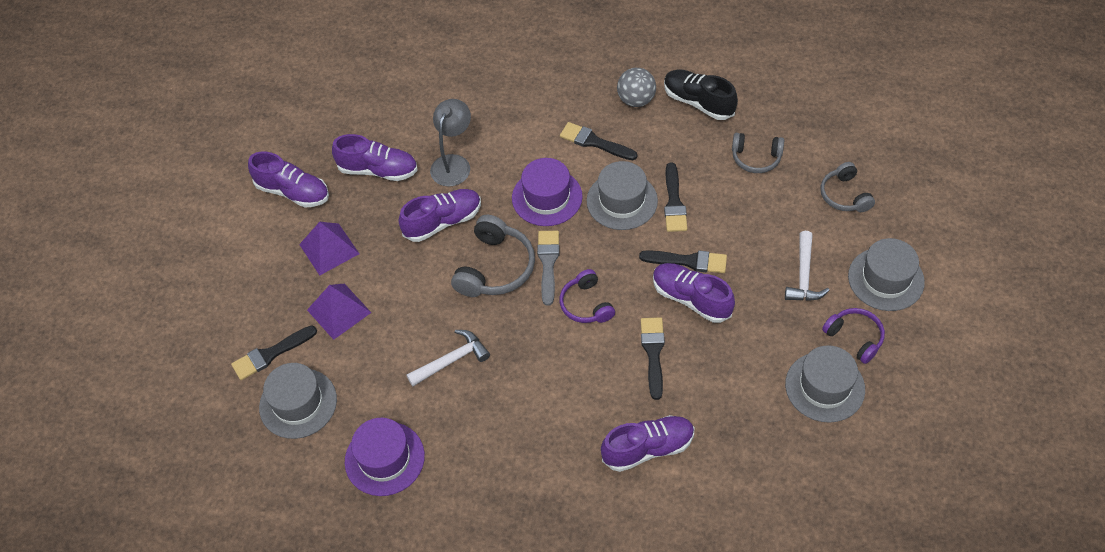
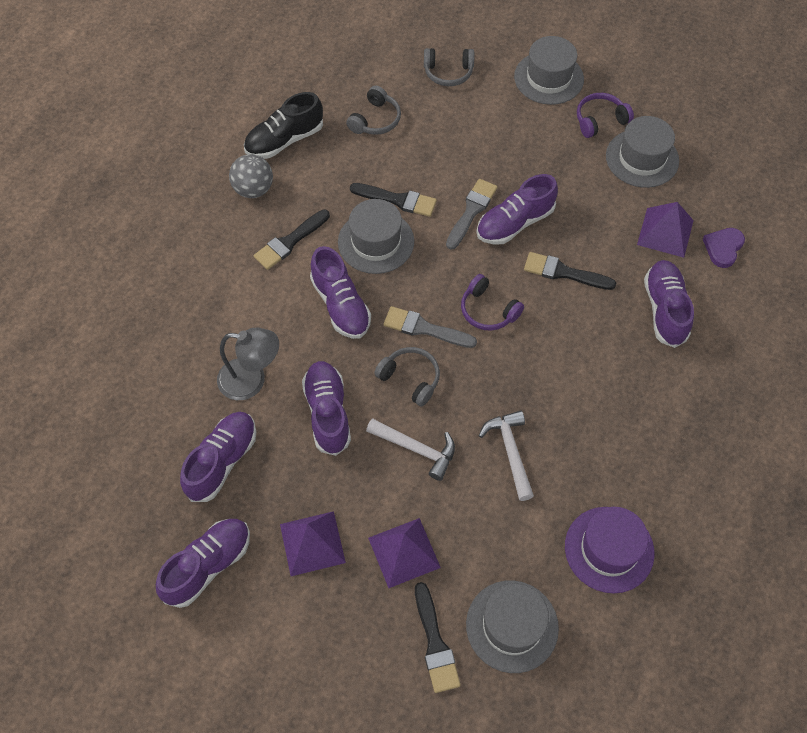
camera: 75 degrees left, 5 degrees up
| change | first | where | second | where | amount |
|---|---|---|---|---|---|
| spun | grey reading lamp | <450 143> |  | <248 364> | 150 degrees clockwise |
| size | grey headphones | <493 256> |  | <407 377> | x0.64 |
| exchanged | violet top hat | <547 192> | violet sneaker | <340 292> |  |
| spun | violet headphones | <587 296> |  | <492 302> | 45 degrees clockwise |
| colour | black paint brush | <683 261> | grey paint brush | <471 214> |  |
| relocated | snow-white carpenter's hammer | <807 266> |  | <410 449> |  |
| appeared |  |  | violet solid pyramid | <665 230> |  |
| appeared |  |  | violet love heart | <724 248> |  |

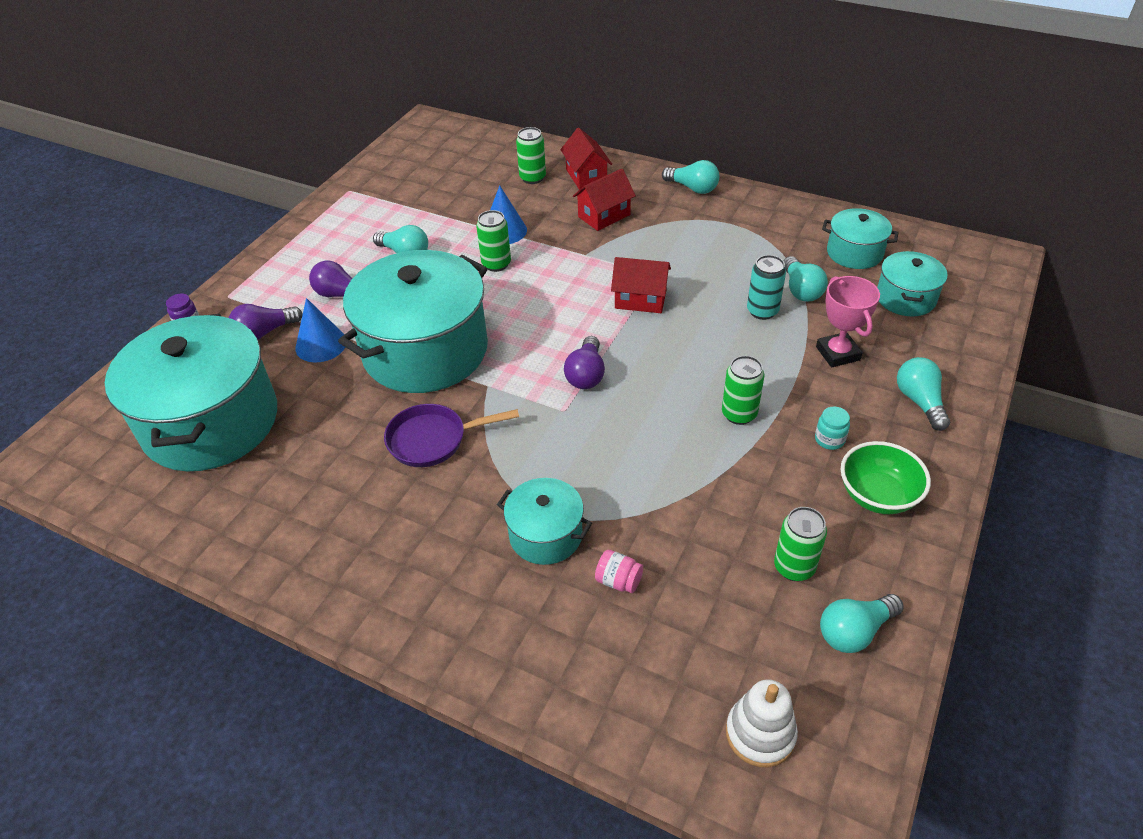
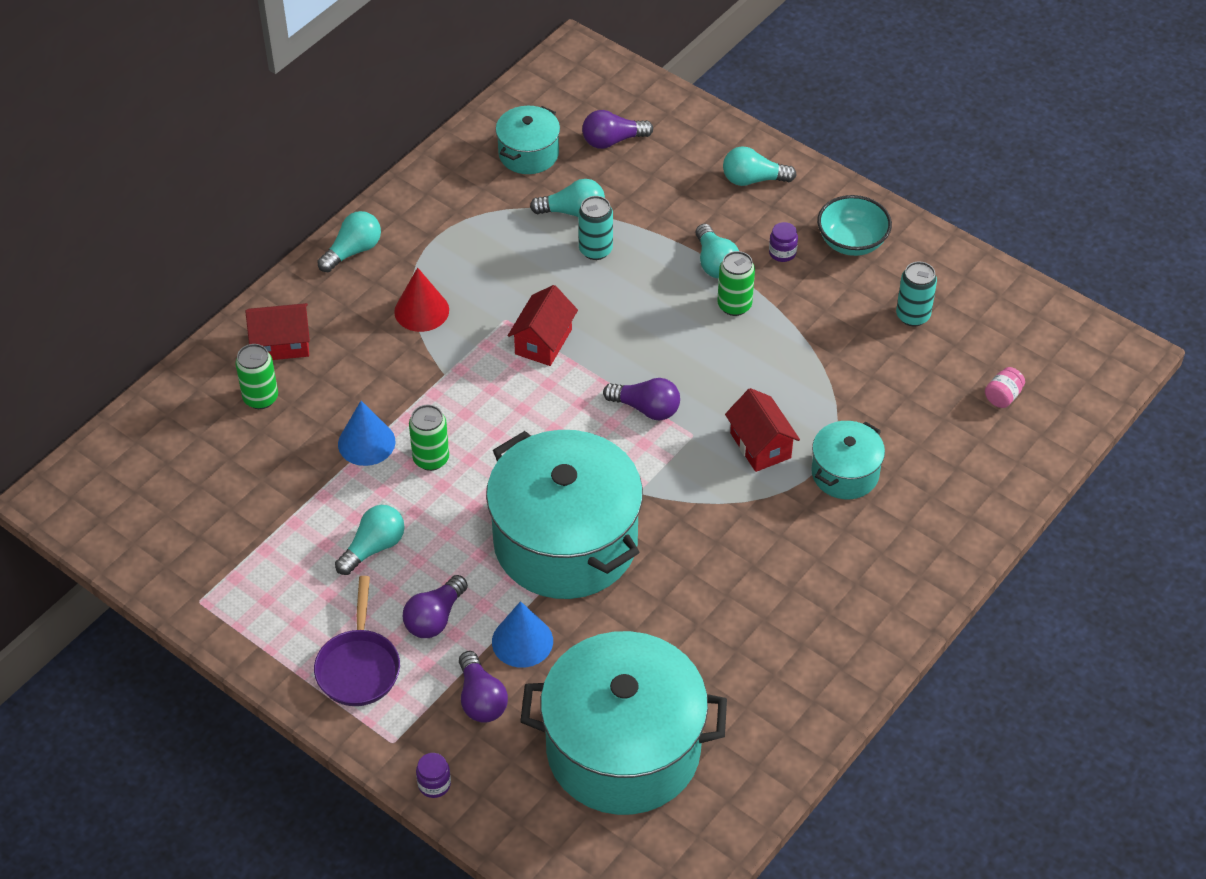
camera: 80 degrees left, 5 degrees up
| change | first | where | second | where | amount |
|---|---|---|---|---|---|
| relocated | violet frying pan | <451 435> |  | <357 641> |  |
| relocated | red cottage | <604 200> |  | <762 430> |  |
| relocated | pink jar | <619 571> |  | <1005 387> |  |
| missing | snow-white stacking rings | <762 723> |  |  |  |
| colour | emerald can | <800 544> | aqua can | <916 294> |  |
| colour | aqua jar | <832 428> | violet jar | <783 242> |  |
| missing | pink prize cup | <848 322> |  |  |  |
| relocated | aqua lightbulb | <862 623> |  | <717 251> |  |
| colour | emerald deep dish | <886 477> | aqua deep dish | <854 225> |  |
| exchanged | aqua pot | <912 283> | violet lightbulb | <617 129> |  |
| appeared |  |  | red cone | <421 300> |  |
::::
### [What needs to be done]
Which lines of the records above contain the word "headphones"? Report each one in full.

### [Completed task]
| size | grey headphones | <493 256> |  | <407 377> | x0.64 |
| spun | violet headphones | <587 296> |  | <492 302> | 45 degrees clockwise |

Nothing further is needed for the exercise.